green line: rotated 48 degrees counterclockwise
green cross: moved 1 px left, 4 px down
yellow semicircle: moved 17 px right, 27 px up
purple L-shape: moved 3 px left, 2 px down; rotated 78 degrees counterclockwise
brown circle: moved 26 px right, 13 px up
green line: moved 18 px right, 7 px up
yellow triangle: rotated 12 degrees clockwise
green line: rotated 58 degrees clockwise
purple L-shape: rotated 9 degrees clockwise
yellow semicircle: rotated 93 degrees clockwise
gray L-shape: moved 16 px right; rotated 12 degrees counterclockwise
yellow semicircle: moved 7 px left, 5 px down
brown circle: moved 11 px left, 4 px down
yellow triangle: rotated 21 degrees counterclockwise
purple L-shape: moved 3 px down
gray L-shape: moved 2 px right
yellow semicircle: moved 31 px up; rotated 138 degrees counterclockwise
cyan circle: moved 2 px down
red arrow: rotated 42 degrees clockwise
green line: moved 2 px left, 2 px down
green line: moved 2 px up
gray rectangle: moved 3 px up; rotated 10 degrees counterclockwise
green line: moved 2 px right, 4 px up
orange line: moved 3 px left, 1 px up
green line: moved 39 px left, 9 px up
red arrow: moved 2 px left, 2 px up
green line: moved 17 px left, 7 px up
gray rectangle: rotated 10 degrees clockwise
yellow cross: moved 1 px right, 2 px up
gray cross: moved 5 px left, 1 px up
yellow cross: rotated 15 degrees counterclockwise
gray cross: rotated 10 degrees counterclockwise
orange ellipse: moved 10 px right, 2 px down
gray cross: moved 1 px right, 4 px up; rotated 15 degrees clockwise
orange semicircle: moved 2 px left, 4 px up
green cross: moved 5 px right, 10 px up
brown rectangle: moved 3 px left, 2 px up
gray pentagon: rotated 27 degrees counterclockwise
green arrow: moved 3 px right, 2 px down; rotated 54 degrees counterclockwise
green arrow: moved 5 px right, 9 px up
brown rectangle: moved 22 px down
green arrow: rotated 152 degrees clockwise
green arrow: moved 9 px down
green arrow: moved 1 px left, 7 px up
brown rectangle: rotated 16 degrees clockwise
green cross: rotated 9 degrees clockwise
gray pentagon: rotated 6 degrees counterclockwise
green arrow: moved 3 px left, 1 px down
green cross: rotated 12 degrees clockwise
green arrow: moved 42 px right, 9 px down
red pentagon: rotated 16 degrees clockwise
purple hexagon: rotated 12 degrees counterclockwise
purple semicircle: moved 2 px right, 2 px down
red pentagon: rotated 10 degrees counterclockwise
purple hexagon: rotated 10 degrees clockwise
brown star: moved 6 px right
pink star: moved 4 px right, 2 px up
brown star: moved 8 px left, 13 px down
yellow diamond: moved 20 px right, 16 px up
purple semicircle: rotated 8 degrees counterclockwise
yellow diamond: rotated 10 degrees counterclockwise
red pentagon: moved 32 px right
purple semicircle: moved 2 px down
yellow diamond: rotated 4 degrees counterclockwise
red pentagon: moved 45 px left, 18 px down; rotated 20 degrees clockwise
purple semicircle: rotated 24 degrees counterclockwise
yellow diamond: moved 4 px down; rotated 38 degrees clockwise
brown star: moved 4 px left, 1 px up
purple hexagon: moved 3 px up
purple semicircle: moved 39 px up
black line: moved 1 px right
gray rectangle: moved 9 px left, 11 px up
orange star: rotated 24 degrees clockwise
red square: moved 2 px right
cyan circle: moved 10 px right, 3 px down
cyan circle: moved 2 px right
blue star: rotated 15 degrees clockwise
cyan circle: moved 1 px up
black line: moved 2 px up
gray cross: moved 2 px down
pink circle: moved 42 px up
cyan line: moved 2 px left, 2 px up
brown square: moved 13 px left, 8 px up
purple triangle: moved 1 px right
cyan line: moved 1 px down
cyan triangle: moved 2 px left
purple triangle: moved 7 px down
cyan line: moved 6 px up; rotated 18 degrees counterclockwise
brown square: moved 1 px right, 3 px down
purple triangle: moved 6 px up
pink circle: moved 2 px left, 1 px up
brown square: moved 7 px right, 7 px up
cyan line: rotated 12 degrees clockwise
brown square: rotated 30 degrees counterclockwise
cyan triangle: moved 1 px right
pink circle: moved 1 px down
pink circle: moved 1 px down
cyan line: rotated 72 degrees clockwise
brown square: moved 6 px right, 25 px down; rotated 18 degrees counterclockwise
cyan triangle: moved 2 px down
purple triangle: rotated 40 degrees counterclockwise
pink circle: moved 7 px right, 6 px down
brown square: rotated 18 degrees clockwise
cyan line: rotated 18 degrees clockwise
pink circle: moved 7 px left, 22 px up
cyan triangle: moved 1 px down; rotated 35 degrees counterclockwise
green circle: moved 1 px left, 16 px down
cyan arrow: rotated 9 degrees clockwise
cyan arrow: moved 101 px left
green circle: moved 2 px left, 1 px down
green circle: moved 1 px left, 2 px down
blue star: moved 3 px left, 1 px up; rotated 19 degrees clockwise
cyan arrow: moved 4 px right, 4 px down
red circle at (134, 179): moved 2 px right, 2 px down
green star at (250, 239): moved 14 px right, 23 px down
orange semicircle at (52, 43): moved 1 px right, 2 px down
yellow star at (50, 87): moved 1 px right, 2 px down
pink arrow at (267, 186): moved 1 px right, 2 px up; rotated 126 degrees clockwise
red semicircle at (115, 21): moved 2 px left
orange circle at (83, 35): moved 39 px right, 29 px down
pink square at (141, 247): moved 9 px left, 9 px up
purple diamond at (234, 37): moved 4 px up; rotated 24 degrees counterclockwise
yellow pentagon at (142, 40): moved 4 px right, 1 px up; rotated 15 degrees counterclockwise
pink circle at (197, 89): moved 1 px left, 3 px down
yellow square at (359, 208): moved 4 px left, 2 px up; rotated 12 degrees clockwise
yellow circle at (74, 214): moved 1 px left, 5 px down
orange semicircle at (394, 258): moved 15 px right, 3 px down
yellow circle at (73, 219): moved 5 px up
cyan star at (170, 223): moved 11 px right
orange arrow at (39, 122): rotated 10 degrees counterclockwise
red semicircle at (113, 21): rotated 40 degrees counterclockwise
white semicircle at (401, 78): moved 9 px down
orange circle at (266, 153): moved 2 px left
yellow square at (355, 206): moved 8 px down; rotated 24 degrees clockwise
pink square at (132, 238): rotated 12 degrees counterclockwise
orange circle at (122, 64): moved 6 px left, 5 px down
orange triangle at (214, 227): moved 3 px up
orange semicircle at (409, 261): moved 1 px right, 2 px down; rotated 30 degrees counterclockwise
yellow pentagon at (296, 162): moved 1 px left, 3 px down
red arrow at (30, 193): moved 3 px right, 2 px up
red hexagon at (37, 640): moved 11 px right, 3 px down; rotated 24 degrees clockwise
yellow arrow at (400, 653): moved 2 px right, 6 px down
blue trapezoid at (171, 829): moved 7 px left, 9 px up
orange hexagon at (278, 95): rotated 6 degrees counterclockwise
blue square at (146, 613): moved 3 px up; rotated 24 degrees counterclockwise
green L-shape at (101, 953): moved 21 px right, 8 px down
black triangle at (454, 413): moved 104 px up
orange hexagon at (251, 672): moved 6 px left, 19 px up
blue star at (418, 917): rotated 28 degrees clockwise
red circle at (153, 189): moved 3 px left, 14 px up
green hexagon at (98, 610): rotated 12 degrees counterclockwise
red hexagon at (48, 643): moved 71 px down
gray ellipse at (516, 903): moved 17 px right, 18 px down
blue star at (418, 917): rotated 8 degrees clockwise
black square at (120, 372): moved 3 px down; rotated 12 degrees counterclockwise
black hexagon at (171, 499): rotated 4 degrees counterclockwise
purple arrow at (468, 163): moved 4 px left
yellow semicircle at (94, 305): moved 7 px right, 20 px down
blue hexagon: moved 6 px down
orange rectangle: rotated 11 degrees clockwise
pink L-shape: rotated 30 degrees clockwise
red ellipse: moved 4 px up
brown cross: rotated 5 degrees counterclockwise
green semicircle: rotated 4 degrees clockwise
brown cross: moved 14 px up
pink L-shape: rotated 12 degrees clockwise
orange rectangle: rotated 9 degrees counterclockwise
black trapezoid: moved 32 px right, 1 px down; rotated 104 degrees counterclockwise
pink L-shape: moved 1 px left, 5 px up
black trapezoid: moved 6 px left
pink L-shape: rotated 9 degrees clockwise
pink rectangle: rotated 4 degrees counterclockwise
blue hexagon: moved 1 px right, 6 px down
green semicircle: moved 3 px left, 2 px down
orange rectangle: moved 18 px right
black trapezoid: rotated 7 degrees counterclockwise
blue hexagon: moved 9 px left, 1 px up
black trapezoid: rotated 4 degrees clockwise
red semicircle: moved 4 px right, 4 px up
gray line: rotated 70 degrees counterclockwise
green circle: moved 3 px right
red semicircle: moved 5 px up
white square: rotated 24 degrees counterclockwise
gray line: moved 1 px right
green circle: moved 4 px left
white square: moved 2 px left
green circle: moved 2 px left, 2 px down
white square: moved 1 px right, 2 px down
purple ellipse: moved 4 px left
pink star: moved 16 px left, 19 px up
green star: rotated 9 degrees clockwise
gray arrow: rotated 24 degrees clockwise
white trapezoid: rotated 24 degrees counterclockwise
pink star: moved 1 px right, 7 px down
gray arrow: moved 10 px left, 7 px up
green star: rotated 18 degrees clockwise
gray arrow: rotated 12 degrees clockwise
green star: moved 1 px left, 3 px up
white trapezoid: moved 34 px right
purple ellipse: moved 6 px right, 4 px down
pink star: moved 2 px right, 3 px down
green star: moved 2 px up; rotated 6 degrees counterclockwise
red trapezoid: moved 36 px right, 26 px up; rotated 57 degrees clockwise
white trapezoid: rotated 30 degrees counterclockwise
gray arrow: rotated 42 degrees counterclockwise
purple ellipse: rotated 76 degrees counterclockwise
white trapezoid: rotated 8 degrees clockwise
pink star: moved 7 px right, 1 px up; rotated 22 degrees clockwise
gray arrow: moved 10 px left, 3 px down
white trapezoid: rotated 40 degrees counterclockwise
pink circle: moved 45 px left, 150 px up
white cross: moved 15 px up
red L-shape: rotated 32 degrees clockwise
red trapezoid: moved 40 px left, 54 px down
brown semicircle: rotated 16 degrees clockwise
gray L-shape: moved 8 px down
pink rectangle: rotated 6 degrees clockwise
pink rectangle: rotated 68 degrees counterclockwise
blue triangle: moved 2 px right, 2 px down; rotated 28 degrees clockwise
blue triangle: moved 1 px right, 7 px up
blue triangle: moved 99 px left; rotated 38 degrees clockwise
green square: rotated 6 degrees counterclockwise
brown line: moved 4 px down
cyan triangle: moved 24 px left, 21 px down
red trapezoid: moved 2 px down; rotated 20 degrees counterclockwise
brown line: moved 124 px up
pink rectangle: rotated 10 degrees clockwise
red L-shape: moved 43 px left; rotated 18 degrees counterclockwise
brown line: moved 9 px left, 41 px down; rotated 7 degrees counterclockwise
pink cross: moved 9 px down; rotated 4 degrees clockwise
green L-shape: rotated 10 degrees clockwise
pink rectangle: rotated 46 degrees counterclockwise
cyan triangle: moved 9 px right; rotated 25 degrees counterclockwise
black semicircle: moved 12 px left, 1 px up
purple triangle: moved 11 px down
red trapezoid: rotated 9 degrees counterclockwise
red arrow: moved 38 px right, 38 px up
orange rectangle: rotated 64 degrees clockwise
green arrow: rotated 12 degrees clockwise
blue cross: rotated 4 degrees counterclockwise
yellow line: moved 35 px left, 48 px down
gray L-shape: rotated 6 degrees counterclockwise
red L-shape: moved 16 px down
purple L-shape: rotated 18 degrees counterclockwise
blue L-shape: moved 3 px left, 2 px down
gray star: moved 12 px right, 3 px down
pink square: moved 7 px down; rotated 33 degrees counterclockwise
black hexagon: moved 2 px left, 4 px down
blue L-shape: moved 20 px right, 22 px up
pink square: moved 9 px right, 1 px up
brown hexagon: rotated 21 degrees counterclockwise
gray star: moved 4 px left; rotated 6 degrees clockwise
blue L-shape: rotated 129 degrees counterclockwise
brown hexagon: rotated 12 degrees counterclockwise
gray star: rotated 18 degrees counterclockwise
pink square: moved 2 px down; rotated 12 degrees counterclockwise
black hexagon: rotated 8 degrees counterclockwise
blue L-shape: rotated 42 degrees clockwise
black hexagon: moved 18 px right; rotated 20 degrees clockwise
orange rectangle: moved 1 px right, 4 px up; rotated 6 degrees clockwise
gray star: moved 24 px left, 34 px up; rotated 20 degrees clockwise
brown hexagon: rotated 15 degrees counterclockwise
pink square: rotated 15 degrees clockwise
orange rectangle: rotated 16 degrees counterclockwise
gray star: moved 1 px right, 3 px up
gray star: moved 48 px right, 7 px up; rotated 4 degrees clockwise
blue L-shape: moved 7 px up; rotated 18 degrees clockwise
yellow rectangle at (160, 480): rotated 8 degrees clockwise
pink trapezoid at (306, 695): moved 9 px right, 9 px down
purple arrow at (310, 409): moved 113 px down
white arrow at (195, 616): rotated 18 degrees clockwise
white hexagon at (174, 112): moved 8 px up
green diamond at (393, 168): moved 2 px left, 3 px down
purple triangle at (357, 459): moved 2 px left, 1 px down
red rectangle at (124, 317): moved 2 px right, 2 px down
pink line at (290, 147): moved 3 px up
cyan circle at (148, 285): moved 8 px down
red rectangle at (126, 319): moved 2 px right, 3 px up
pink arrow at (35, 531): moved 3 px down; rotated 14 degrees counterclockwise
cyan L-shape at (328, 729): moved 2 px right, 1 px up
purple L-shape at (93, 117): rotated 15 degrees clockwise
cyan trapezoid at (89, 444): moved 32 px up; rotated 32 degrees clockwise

» GIVEN REQUEST
Please give the material again from its start through the line containing "green line: moved 18 px right, 7 px up", with "brown" switched to "black" and nothing else altered.

» TASK RESPONSE
green line: rotated 48 degrees counterclockwise
green cross: moved 1 px left, 4 px down
yellow semicircle: moved 17 px right, 27 px up
purple L-shape: moved 3 px left, 2 px down; rotated 78 degrees counterclockwise
black circle: moved 26 px right, 13 px up
green line: moved 18 px right, 7 px up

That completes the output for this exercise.